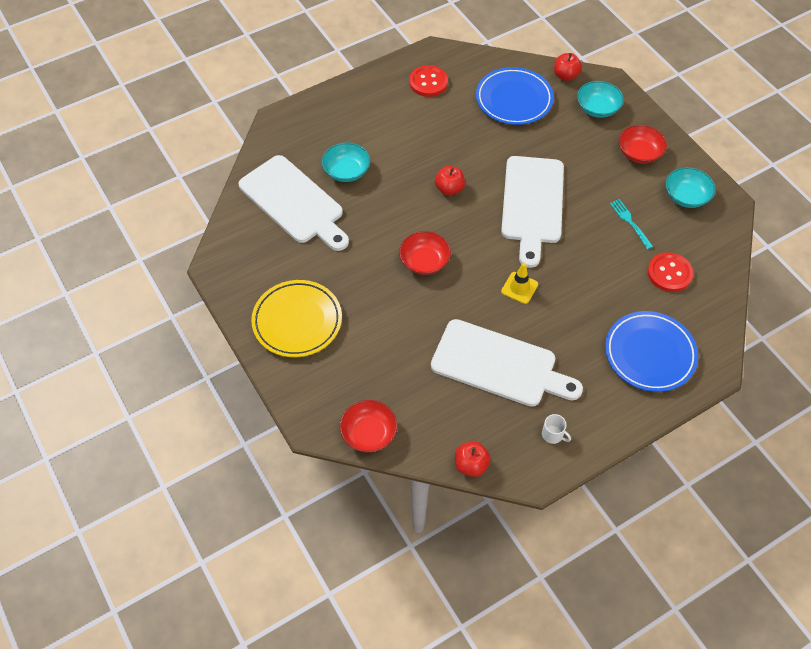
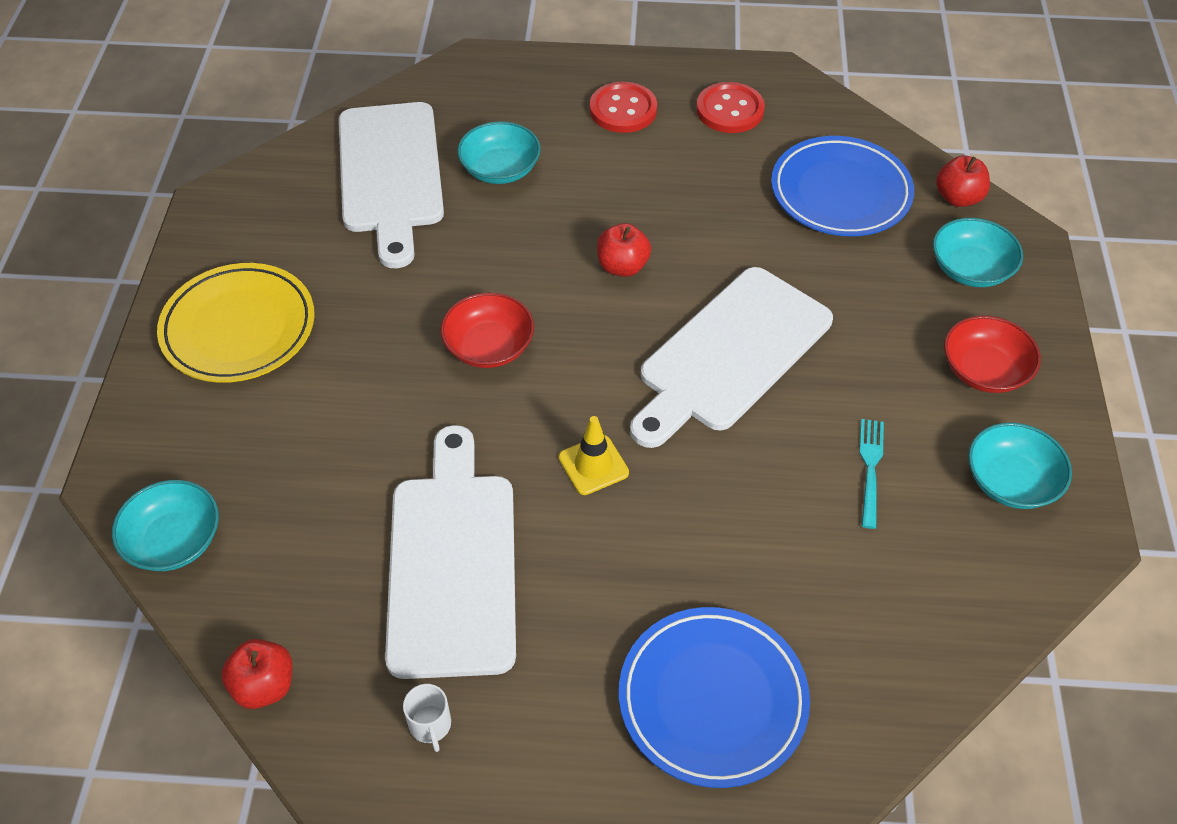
camera: 35 degrees right, 5 degrees down
(369, 433) = (174, 540): red bowl -> turquoise bowl
(499, 365) = (452, 562): white cutting board -> white cutting board turned 150 degrees counterclockwise
(669, 273) = (868, 588): red button -> red button (623, 110)

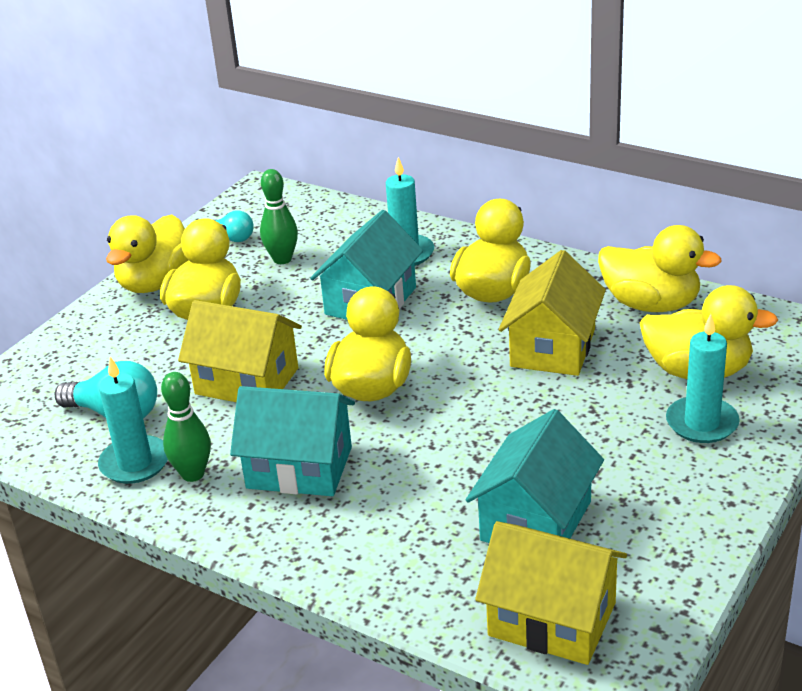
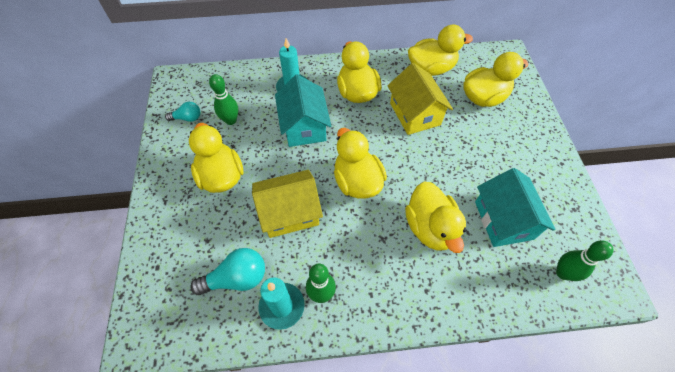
camera: 40 degrees left, 25 degrees up
(155, 283) = (170, 171): yellow duck -> yellow duck (430, 227)
(299, 467) = (371, 254): turquoise house -> none
(552, 619) = (562, 273): yellow house -> green bowling pin
(702, 423) = (512, 126): turquoise candle -> none

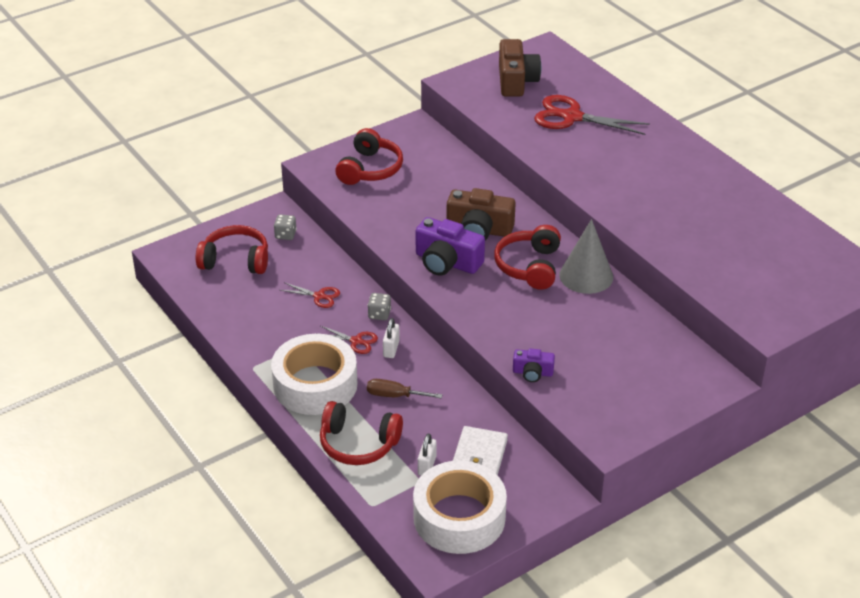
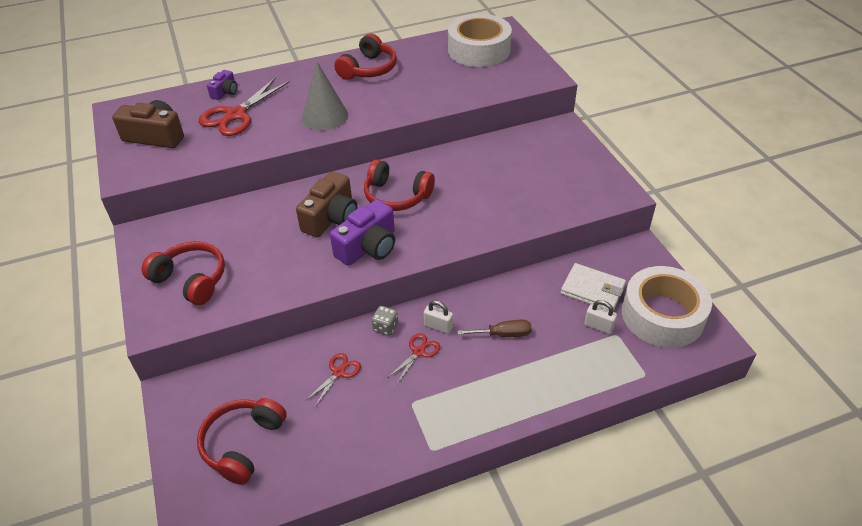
camera: 75 degrees left, 5 degrees up
(285, 235) = (222, 388): grey dice -> none
(315, 384) = (473, 395): white tape -> white tape (479, 50)
(358, 444) = (564, 372): red headphones -> red headphones (368, 69)
(394, 395) = (503, 334): brown screwdriver -> brown screwdriver turned 120 degrees counterclockwise
(532, 373) = (534, 219): purple camera -> purple camera (225, 92)
(586, 276) = (421, 166): grey cone -> grey cone (325, 116)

+ + + + + + +

§ **TASK DIRECTIONS**
Nothing except the lines from the one containing "(155, 283) = (170, 171): yellow" through the one containing "(532, 373) = (534, 219): purple" should appear in the answer, exactly as above and without pictures.

§ **SOLUTION TO THIS TASK**
(155, 283) = (170, 171): yellow duck -> yellow duck (430, 227)
(299, 467) = (371, 254): turquoise house -> none
(552, 619) = (562, 273): yellow house -> green bowling pin
(702, 423) = (512, 126): turquoise candle -> none

camera: 75 degrees left, 5 degrees up
(285, 235) = (222, 388): grey dice -> none
(315, 384) = (473, 395): white tape -> white tape (479, 50)
(358, 444) = (564, 372): red headphones -> red headphones (368, 69)
(394, 395) = (503, 334): brown screwdriver -> brown screwdriver turned 120 degrees counterclockwise
(532, 373) = (534, 219): purple camera -> purple camera (225, 92)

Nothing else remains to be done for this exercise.